(SOURCE MATERIAL)

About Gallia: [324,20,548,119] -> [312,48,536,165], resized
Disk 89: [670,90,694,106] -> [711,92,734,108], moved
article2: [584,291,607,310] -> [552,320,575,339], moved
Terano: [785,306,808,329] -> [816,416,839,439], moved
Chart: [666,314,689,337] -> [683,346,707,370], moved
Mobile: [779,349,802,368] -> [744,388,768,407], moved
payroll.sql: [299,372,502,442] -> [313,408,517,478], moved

(End SOURCE MATERIAL)
(SOURCE MATERIAL)

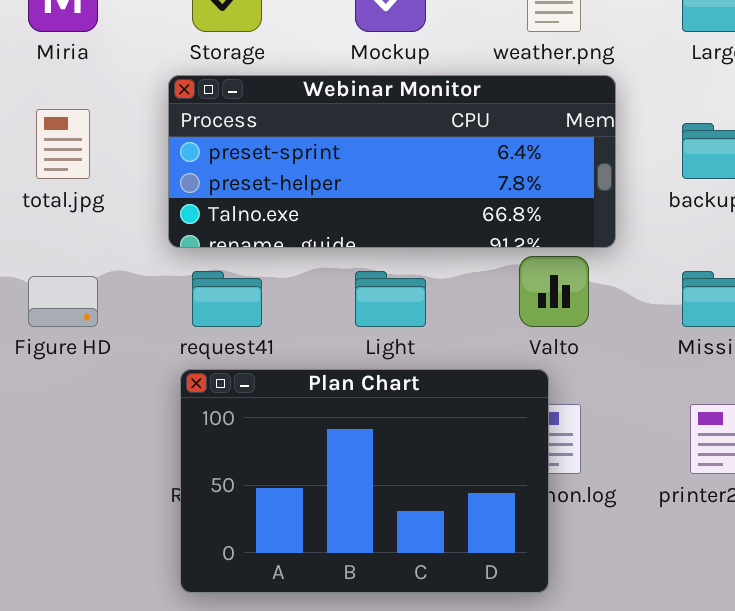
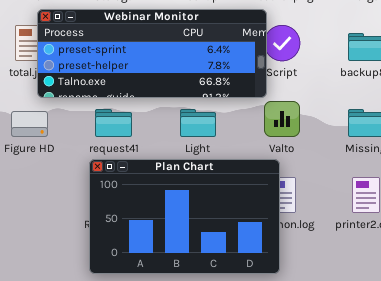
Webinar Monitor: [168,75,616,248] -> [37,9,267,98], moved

(End SOURCE MATERIAL)

Would you copy, unchanged, the stretch of the records above that begins at the line containing "article2: [584,291,607,310] ->" and ends at the line containing "payroll.sql: [299,372,502,442] ->", and only that?

EXPECTED OUTPUT -
article2: [584,291,607,310] -> [552,320,575,339], moved
Terano: [785,306,808,329] -> [816,416,839,439], moved
Chart: [666,314,689,337] -> [683,346,707,370], moved
Mobile: [779,349,802,368] -> [744,388,768,407], moved
payroll.sql: [299,372,502,442] -> [313,408,517,478], moved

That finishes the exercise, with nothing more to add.